* What you have to do *
Report the number of lines in the records below that contain the word "brick", and nothing more.

* Records drawn from a dataset *
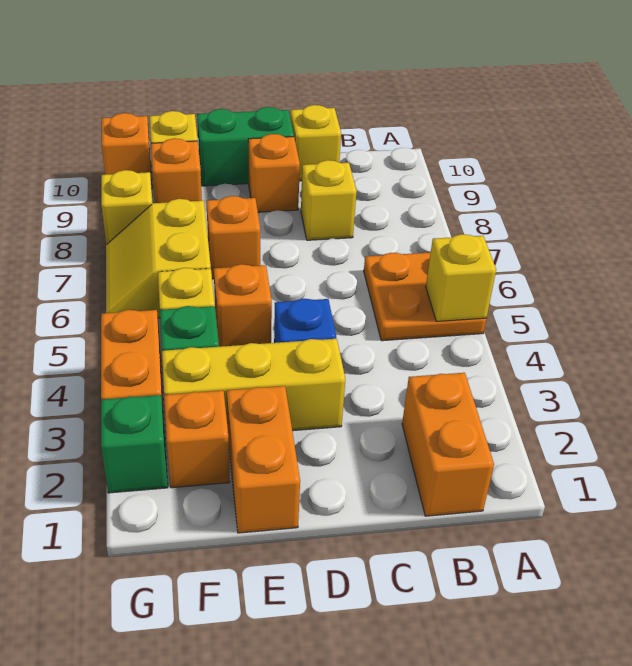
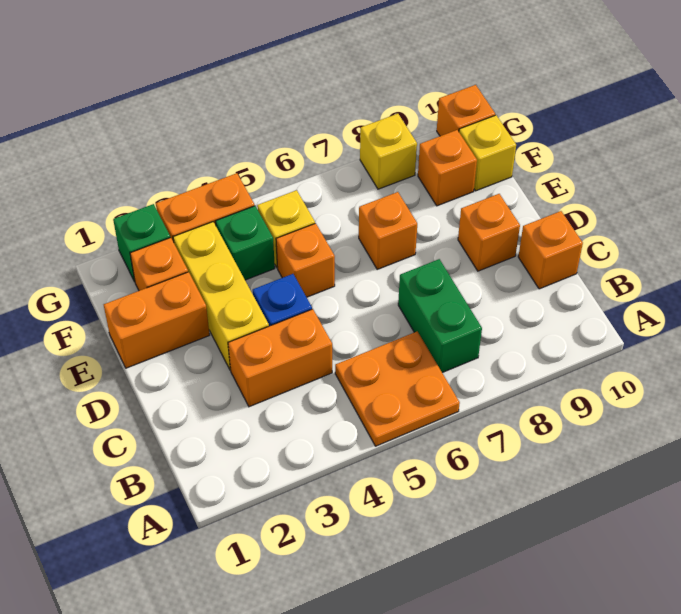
yellow brick A5 level 2 -> none
orange brick B1:B2 level 1 -> orange brick C3:C4 level 1
yellow brick C8 level 1 -> none
yellow brick C10 level 1 -> orange brick C10 level 1
green brick D10:E10 level 1 -> green brick B7:C7 level 1
yellow slope F6:G7 level 1 top F -> none

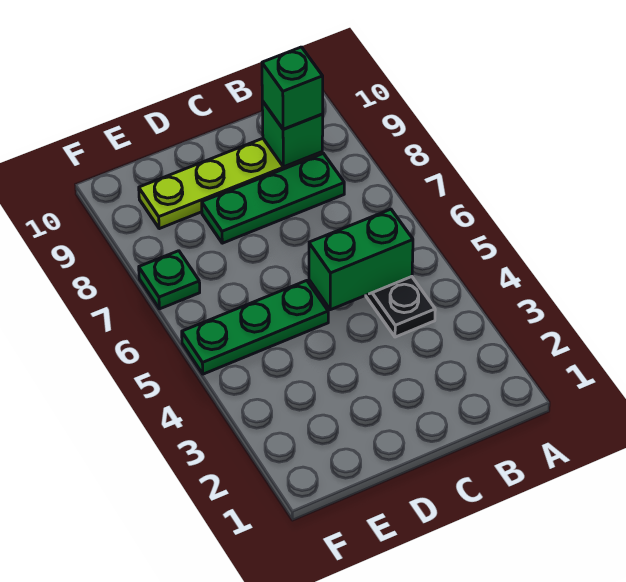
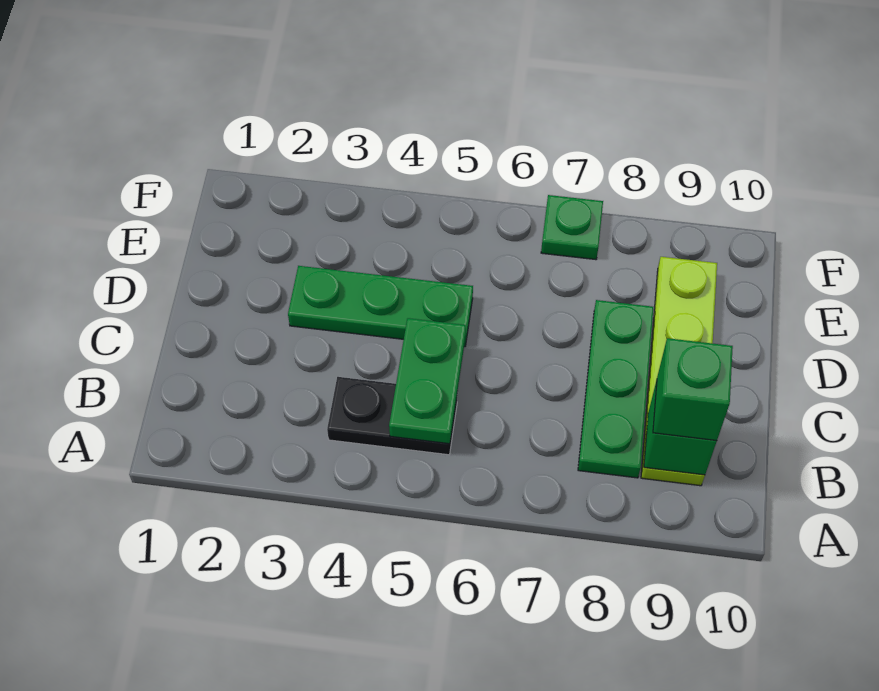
green brick B5:C5 level 2 -> green plate B5:C5 level 2
green plate D5:F5 level 1 -> green plate D3:D5 level 1

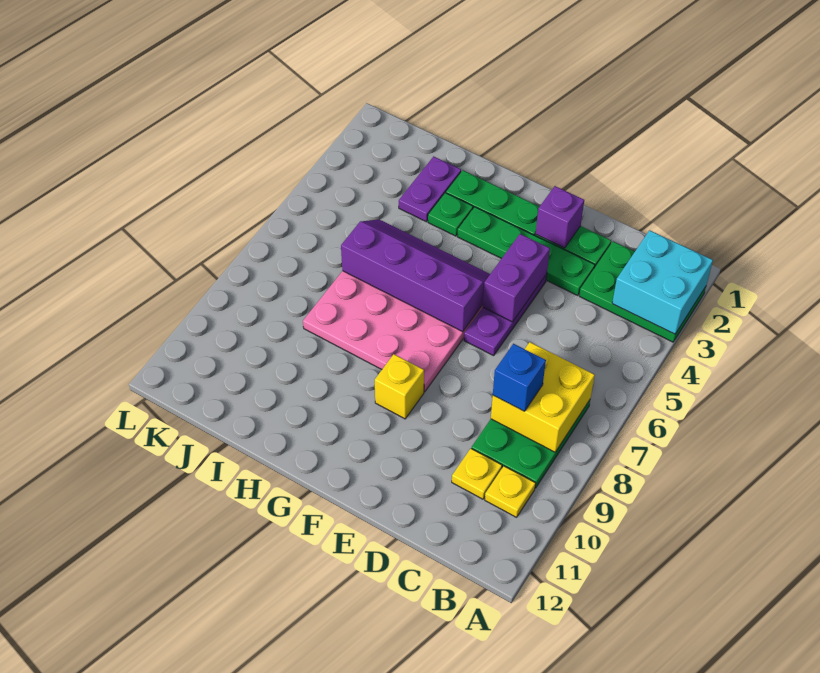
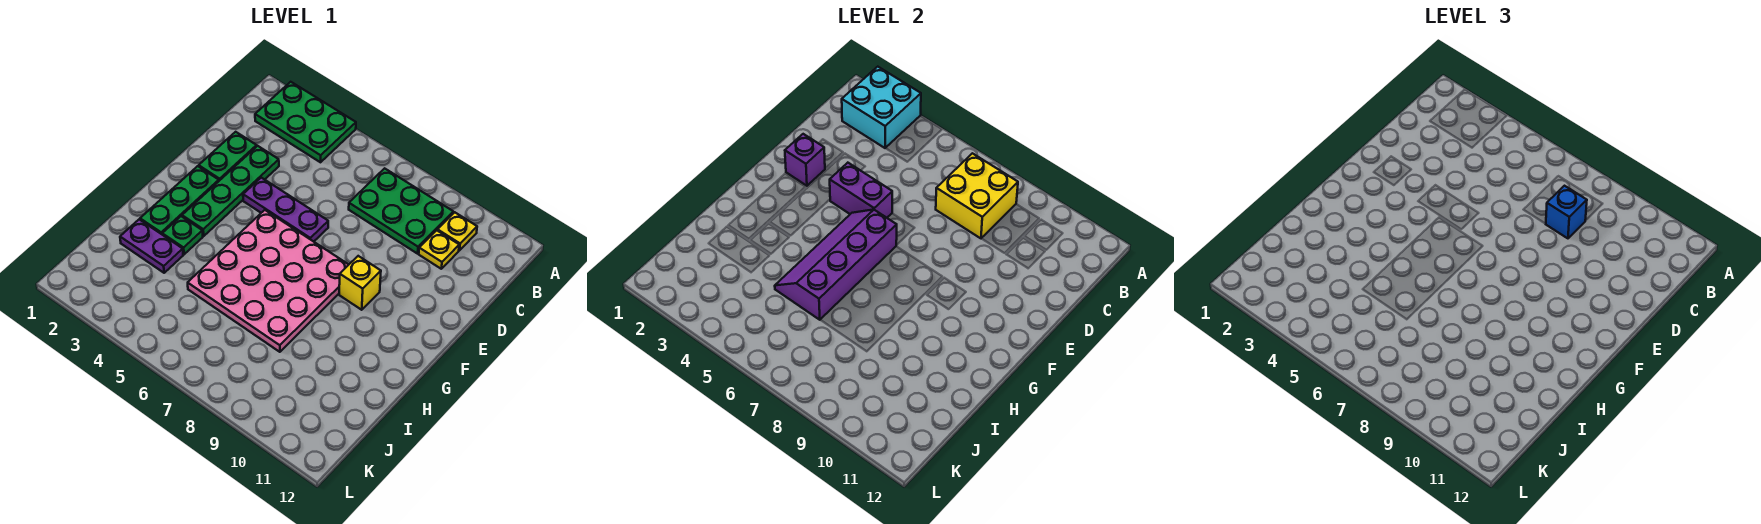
green plate A2:C3 level 1 -> green plate A2:B4 level 1

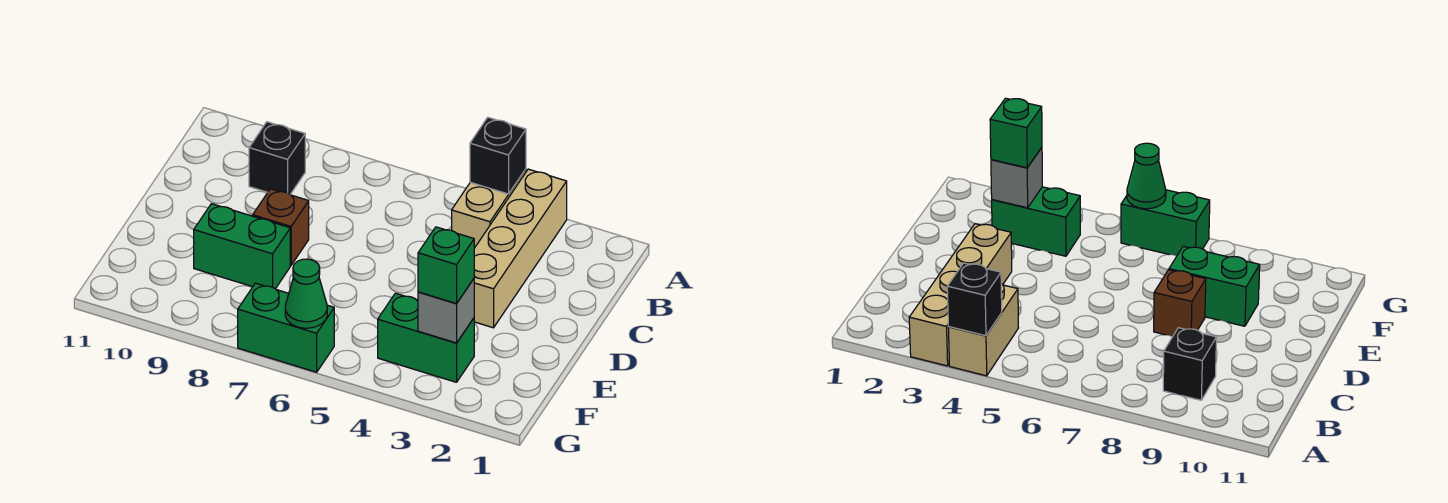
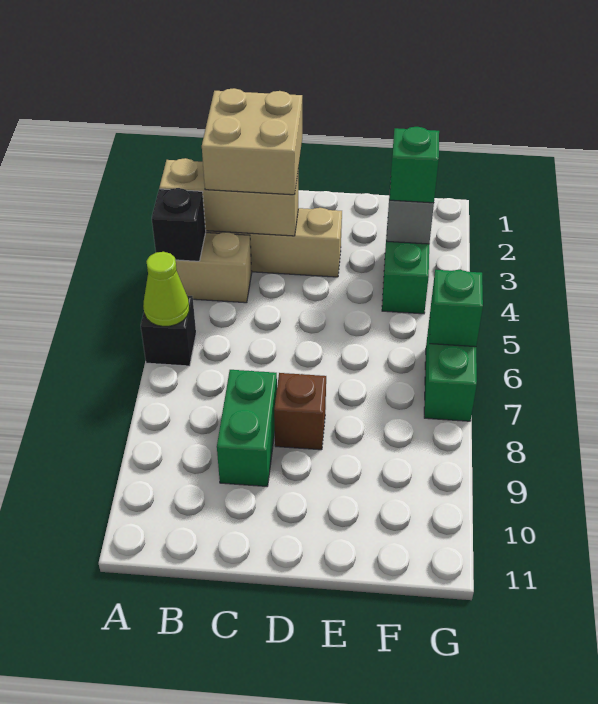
none -> tan brick A3:C3 level 2
none -> lime cone A6 level 2
none -> tan brick B2:C3 level 3
black brick B9 level 1 -> black brick A6 level 1
green brick E8:E9 level 1 -> green brick C8:C9 level 1
green cone G6 level 2 -> green brick G6 level 2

* Answer box *
11